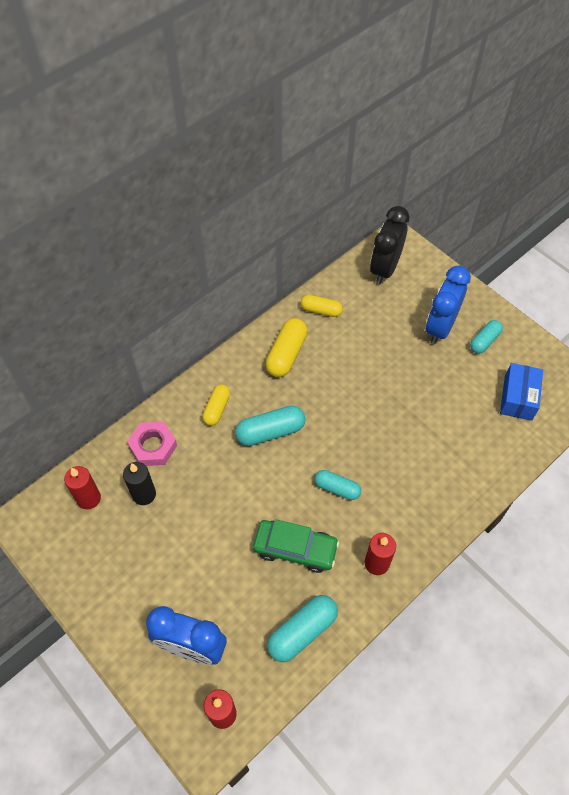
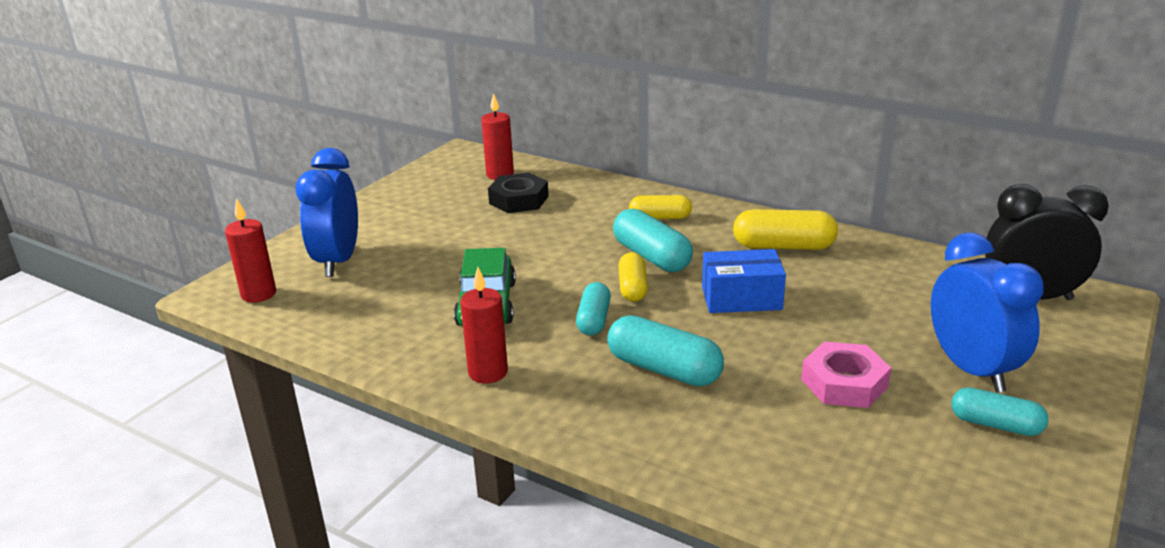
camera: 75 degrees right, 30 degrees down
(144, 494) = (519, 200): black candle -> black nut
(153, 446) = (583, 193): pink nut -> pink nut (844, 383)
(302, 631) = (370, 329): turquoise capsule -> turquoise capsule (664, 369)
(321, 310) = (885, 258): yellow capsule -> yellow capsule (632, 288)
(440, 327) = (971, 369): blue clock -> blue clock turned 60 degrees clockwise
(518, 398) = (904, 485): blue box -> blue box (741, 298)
########################################
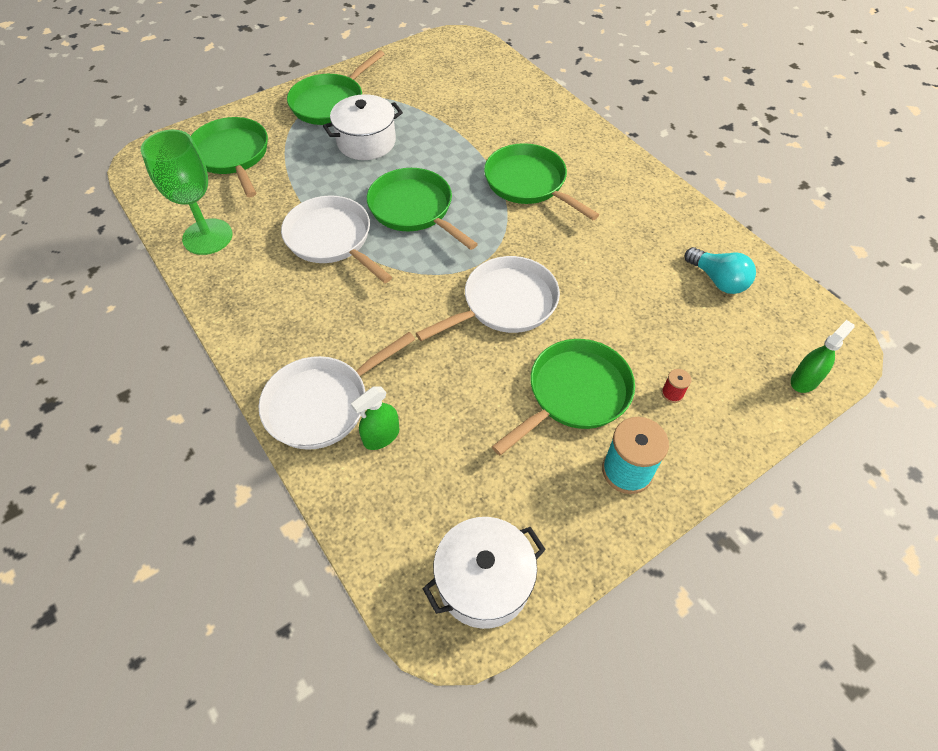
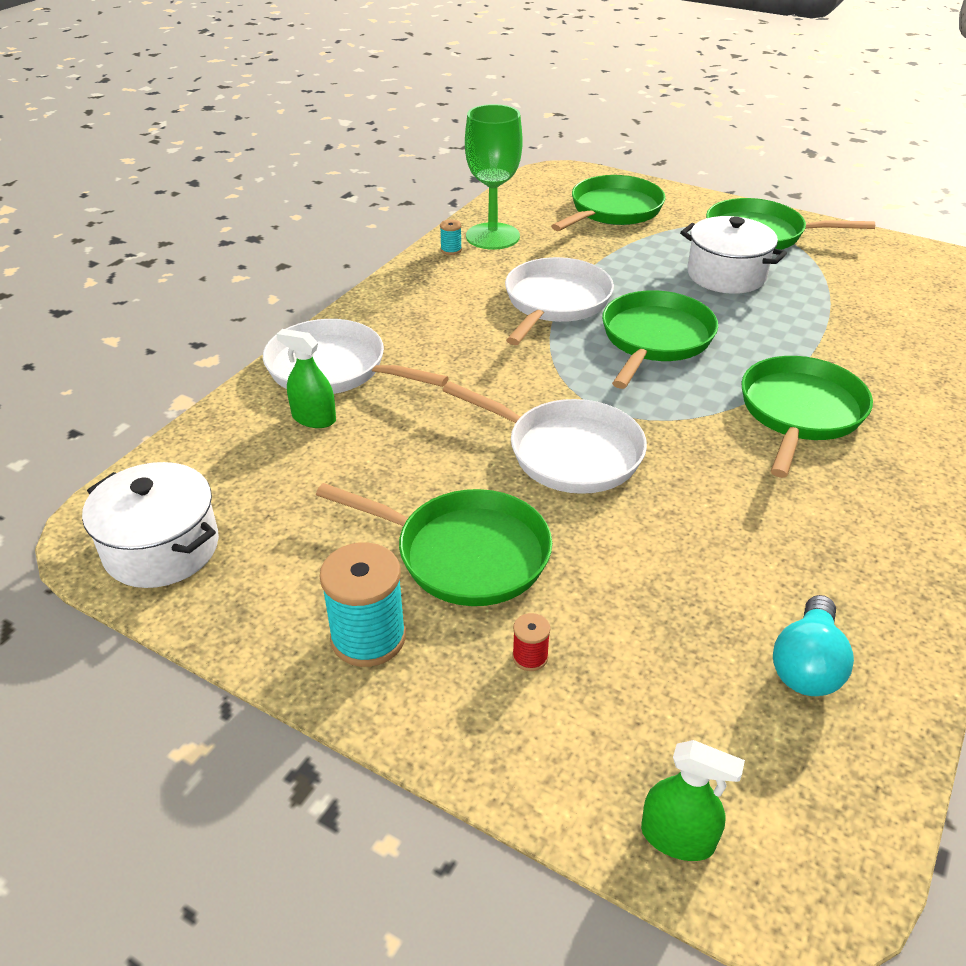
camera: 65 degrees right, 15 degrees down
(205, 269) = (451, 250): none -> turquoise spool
########################################
Description of the task:
Find and copy each line of the data where "blue" is present.

The answer:
(440, 327) = (971, 369): blue clock -> blue clock turned 60 degrees clockwise
(518, 398) = (904, 485): blue box -> blue box (741, 298)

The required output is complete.